## DIRECTIONS
Lines before the one containing "(272, 292) = (647, 299): none -> white key" are left out. Retype that line and the rest through the end of the material exactly.

╭─ EXCERPTED RECORDS

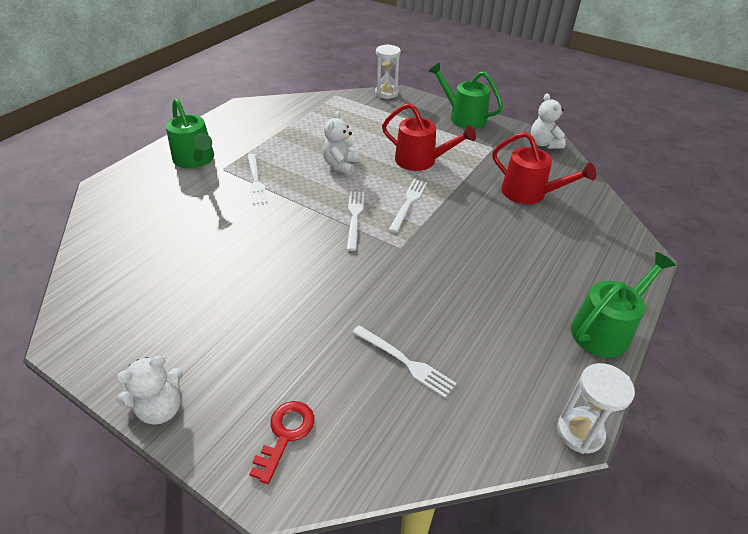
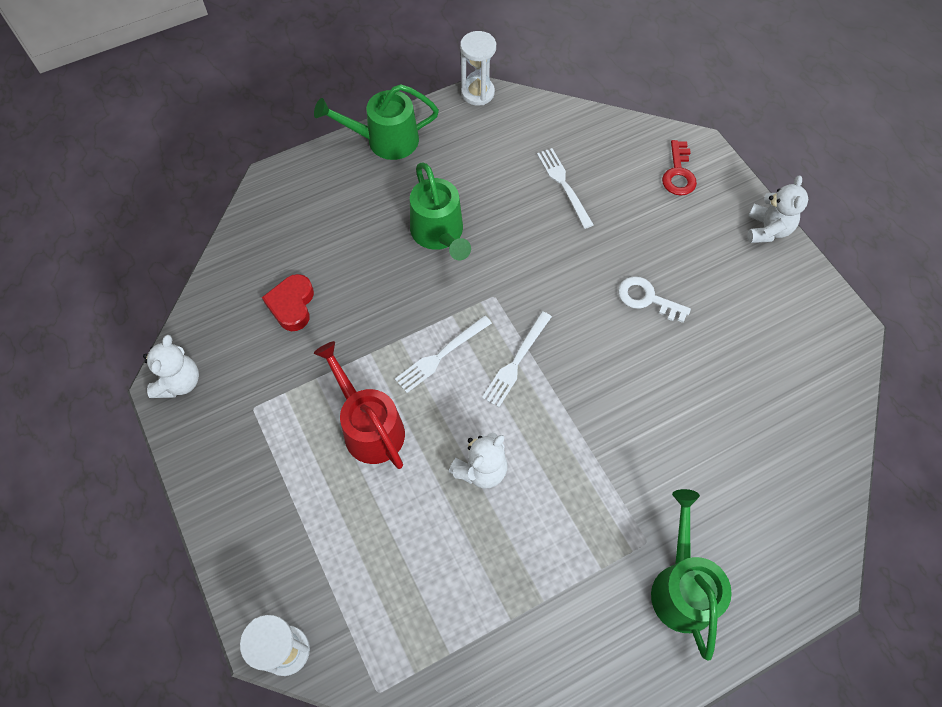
camera: 150 degrees left, 20 degrees up
(161, 408) = (767, 230): white teddy bear -> white teddy bear turned 105 degrees clockwise
(255, 180) = (608, 491): white fork -> none
(272, 292) = (647, 299): none -> white key
(285, 434) = (678, 173): red key -> red key turned 45 degrees counterclockwise
(463, 117) = (225, 504): green watering can -> green watering can (439, 234)
(530, 193) = (292, 305): red watering can -> red heart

╰─

## RESULT OF THIS TASK
(272, 292) = (647, 299): none -> white key
(285, 434) = (678, 173): red key -> red key turned 45 degrees counterclockwise
(463, 117) = (225, 504): green watering can -> green watering can (439, 234)
(530, 193) = (292, 305): red watering can -> red heart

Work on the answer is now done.